Where the data below contains pictures, omit them; output the rest word for word.

Before-and-after change records
====

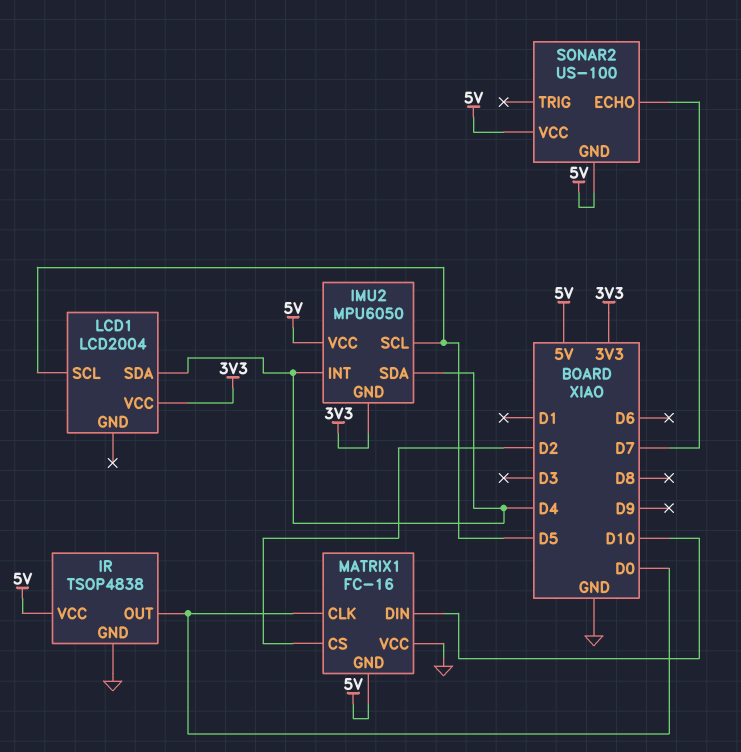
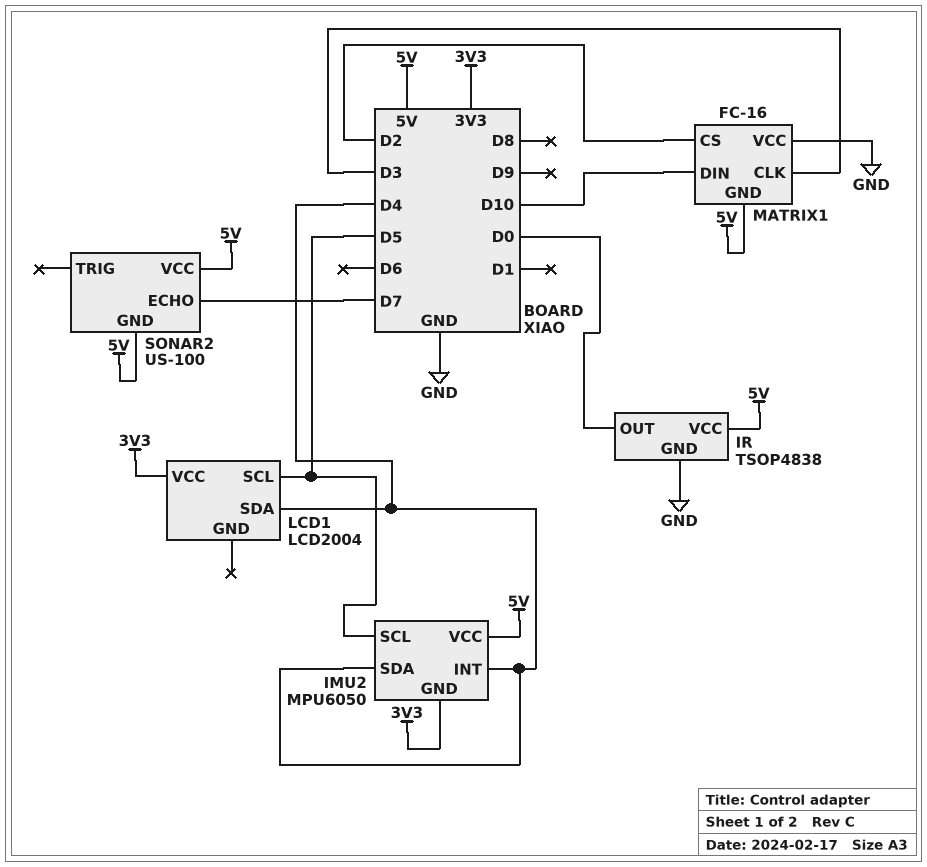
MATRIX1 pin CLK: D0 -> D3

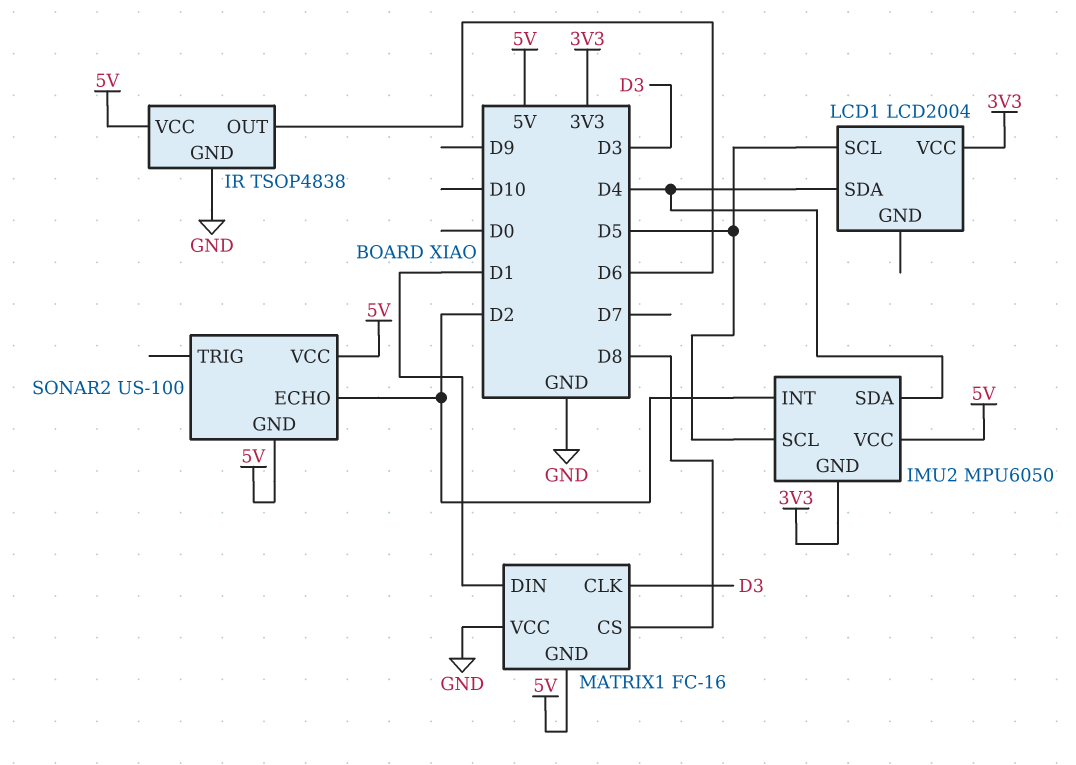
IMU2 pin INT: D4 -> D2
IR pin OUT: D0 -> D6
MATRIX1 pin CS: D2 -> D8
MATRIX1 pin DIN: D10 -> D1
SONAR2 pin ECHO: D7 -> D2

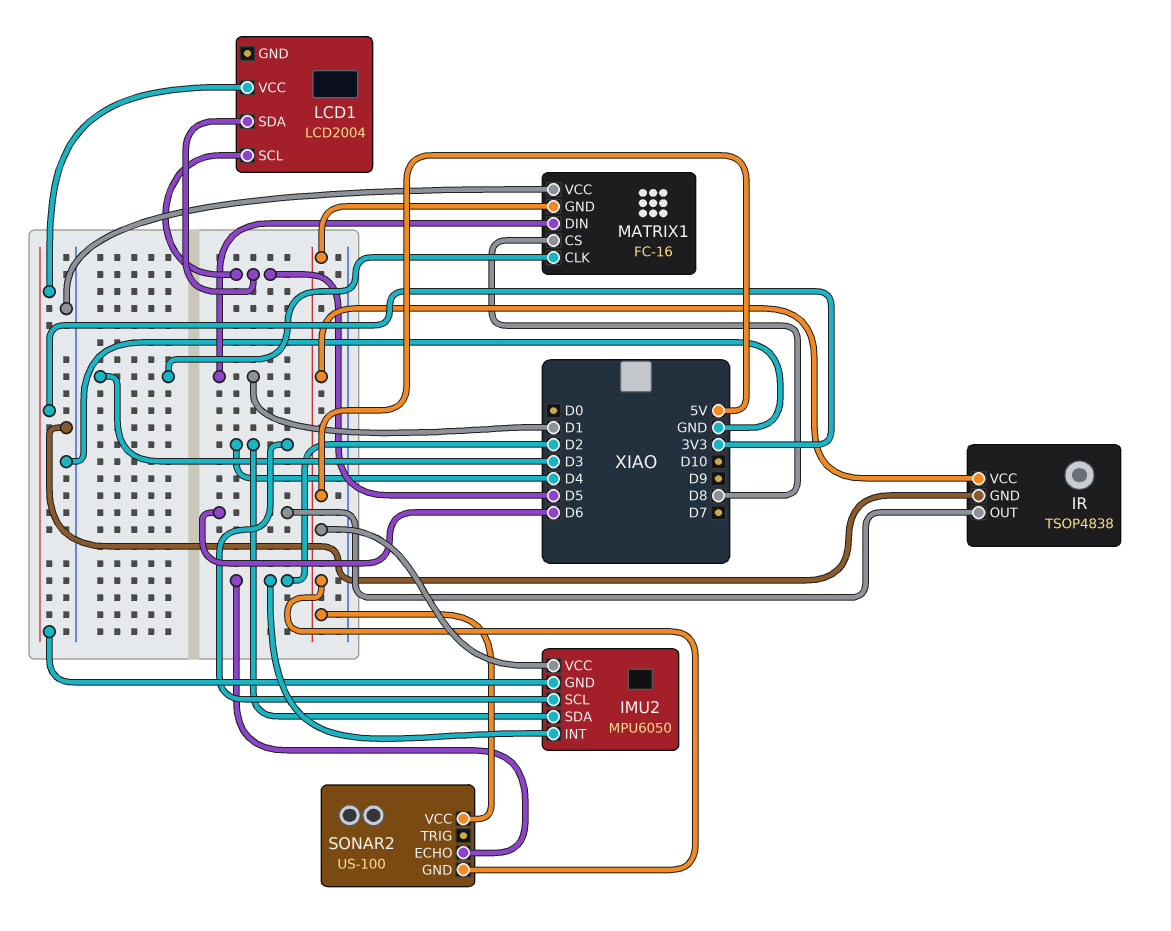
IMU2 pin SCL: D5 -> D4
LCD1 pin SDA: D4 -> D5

====

Solution for this task:
MATRIX1 pin CLK: D0 -> D3

IMU2 pin INT: D4 -> D2
IR pin OUT: D0 -> D6
MATRIX1 pin CS: D2 -> D8
MATRIX1 pin DIN: D10 -> D1
SONAR2 pin ECHO: D7 -> D2

IMU2 pin SCL: D5 -> D4
LCD1 pin SDA: D4 -> D5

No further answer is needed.